▸ Records for the task
....

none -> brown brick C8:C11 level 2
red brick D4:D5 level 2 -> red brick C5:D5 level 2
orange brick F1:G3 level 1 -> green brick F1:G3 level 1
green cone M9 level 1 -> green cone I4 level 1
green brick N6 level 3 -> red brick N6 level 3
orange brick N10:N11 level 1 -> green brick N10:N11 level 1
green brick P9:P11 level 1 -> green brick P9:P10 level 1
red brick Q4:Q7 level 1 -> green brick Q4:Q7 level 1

....

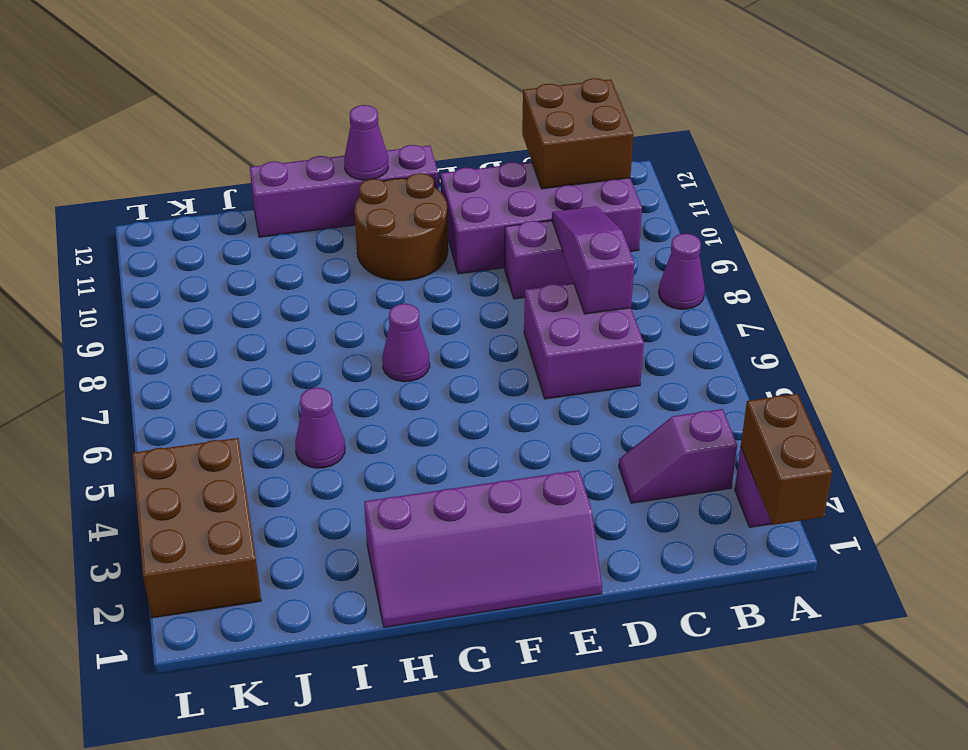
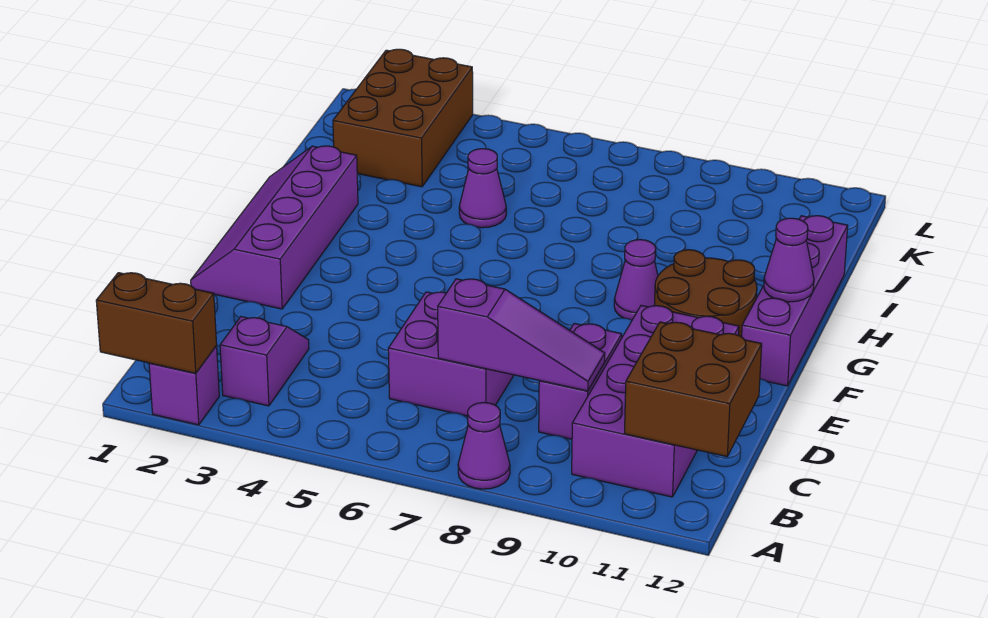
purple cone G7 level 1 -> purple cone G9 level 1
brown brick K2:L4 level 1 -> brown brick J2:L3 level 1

....

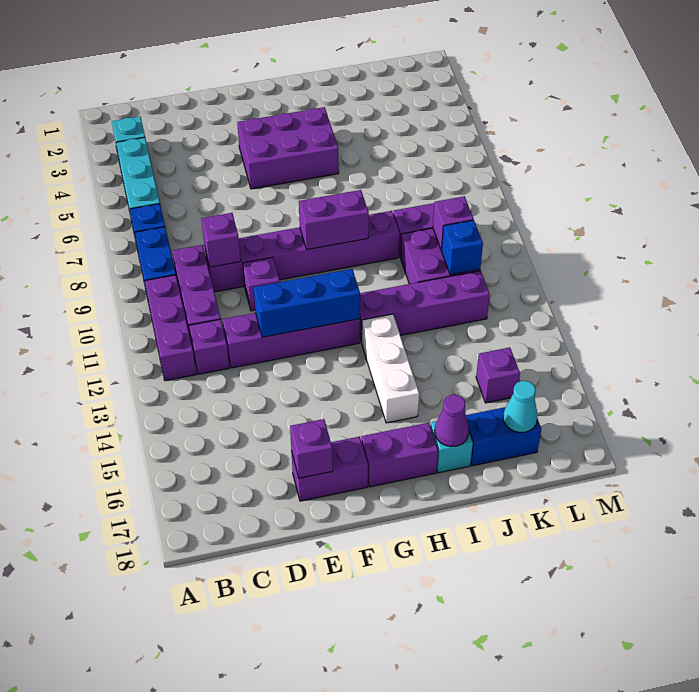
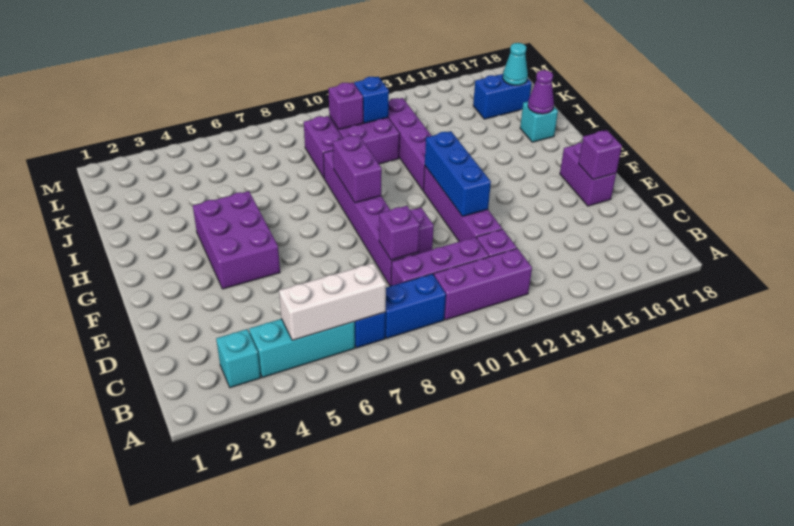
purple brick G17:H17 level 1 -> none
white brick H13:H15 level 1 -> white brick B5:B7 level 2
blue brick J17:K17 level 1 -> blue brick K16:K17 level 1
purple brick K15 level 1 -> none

....

▸ Assigned task
Tell how many lines in the material contain the string "brown". Nothing but the number is needed.

▸ Output of the task
2